Problem description => Here the job is to transcribe the data exactly while omitting the images.

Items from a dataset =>
- - - -

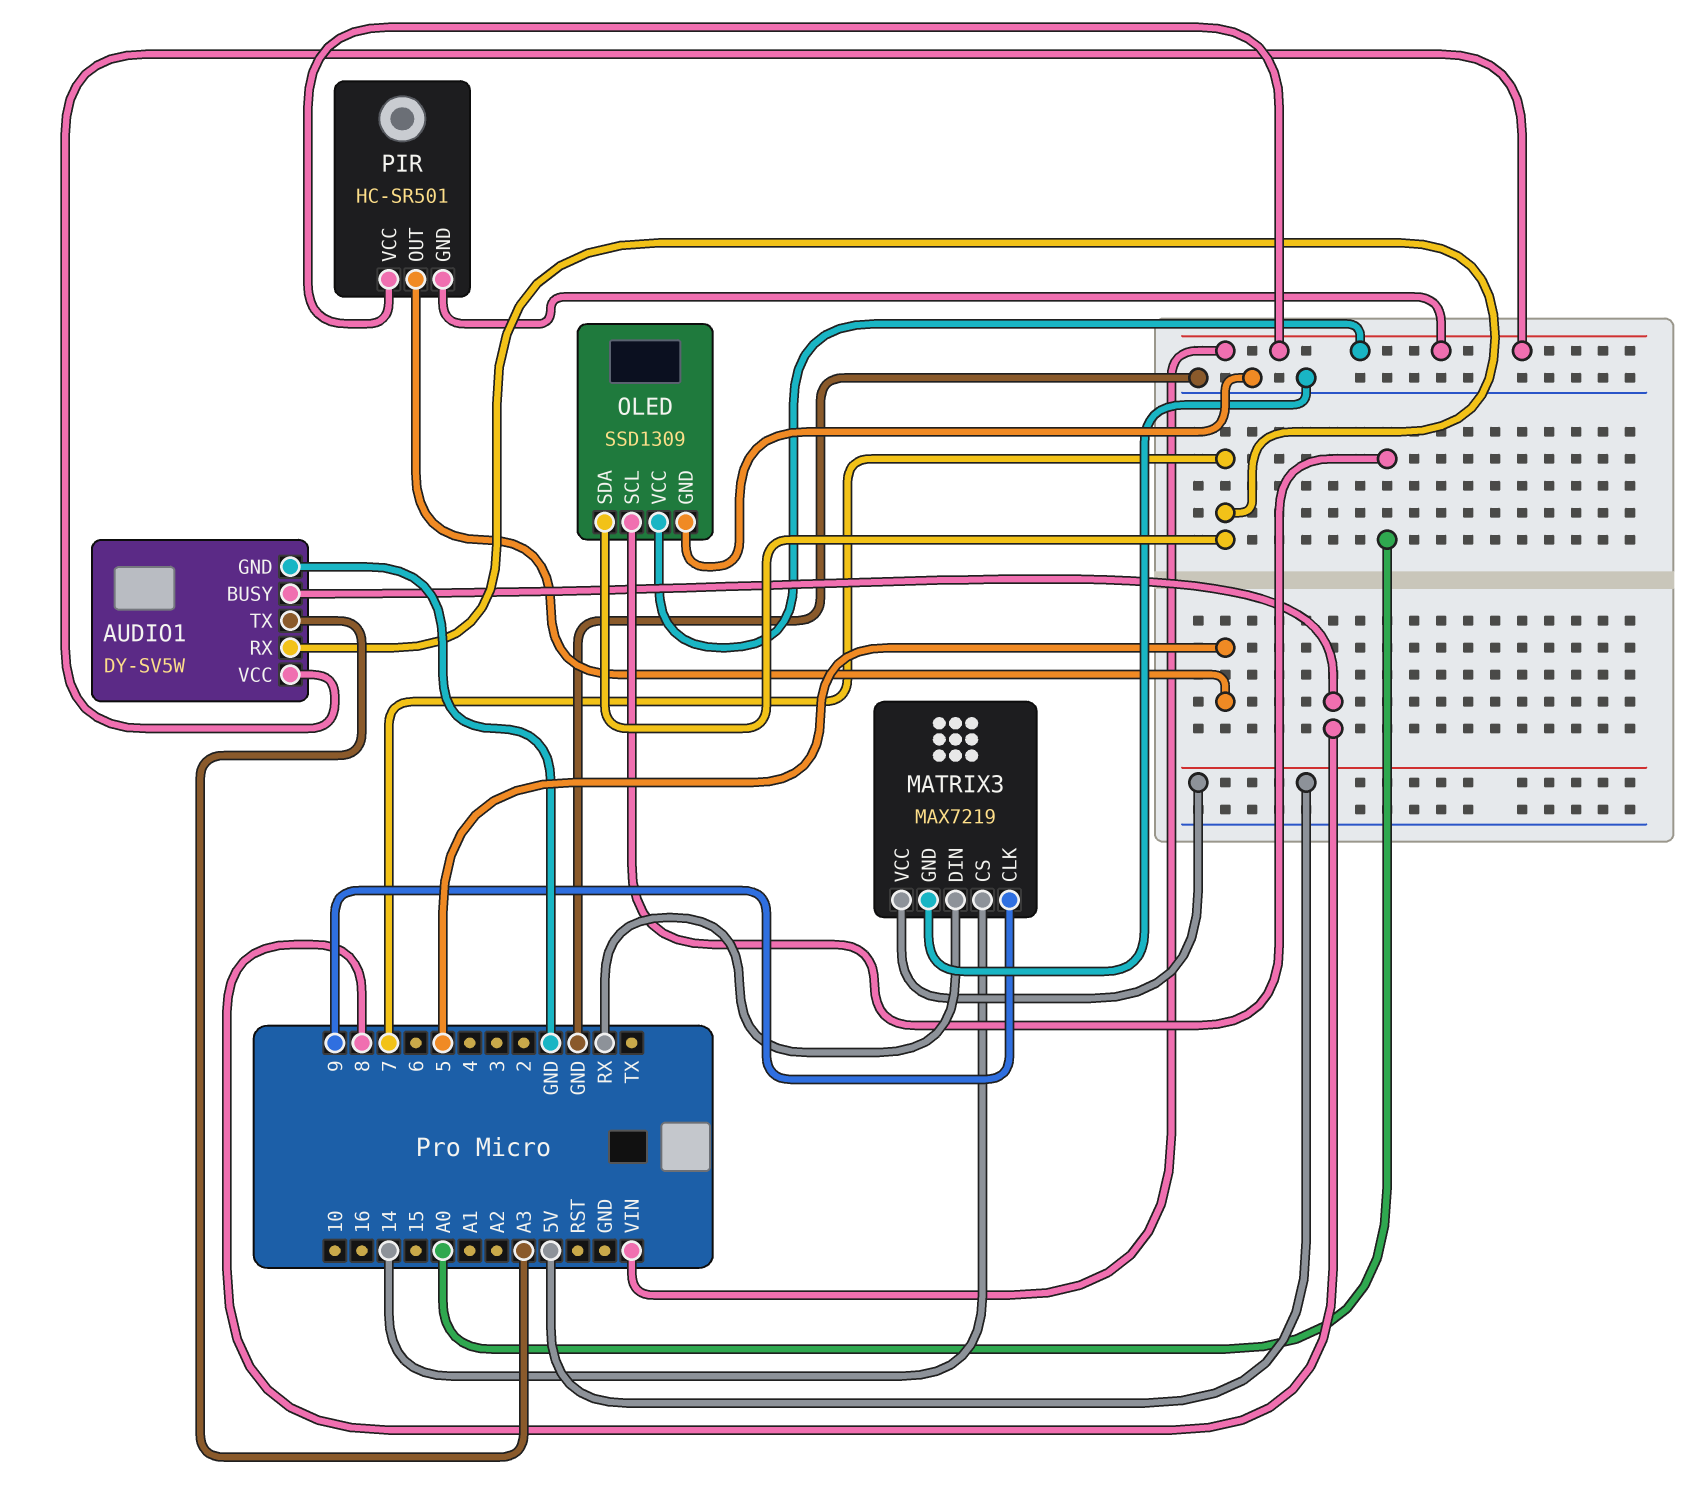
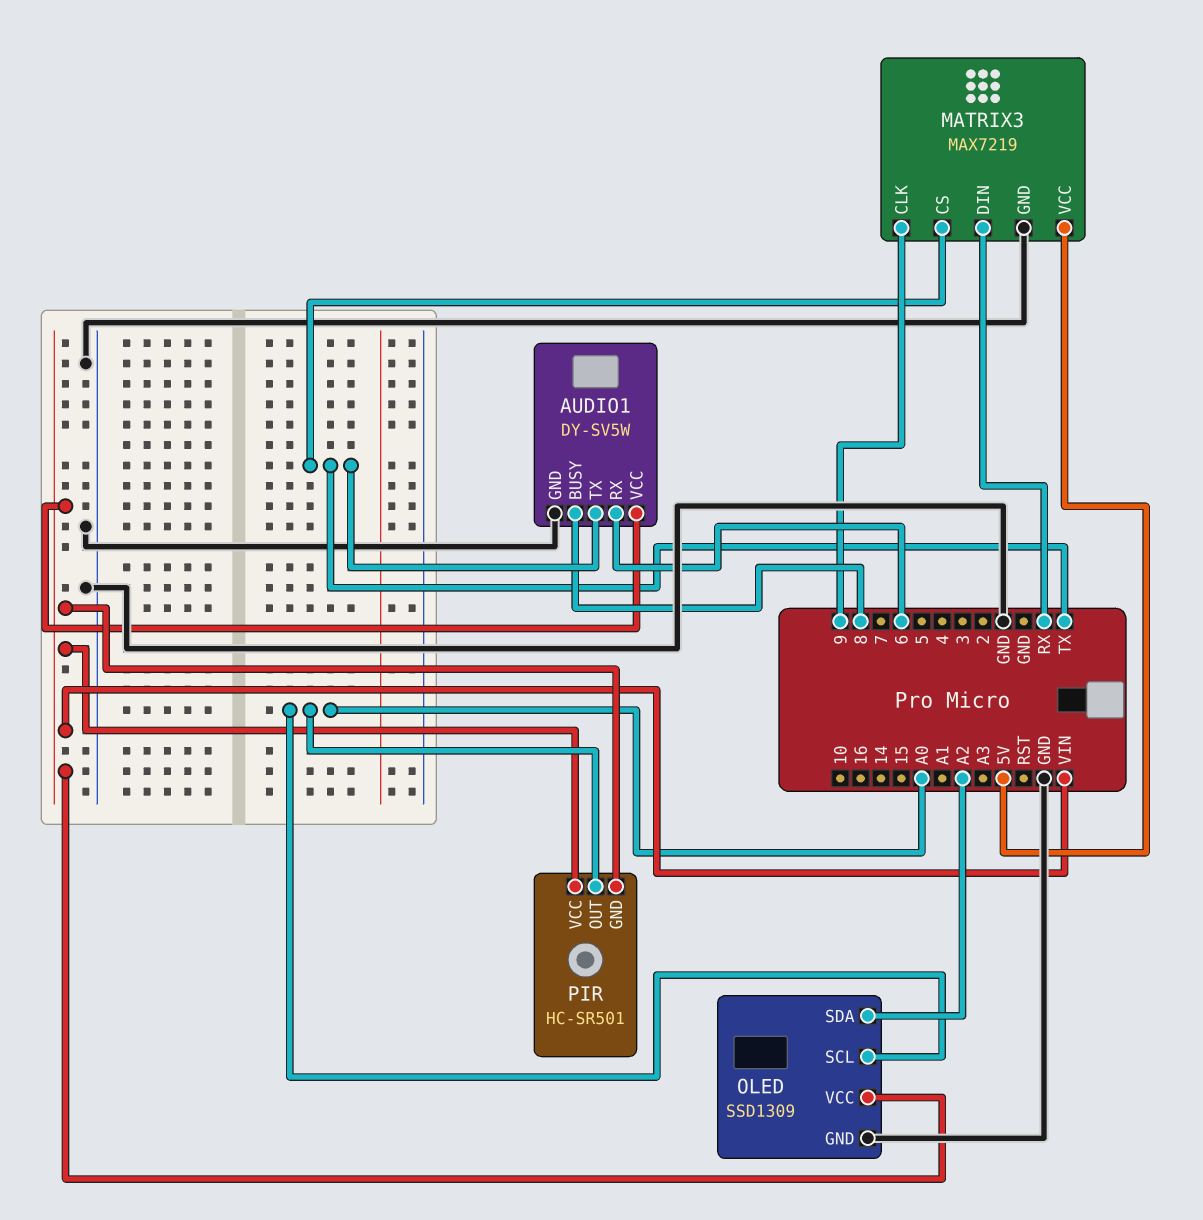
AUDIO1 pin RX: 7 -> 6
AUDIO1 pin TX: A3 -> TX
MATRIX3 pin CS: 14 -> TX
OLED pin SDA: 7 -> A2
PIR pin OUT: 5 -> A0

- - - -

Your solution =>
AUDIO1 pin RX: 7 -> 6
AUDIO1 pin TX: A3 -> TX
MATRIX3 pin CS: 14 -> TX
OLED pin SDA: 7 -> A2
PIR pin OUT: 5 -> A0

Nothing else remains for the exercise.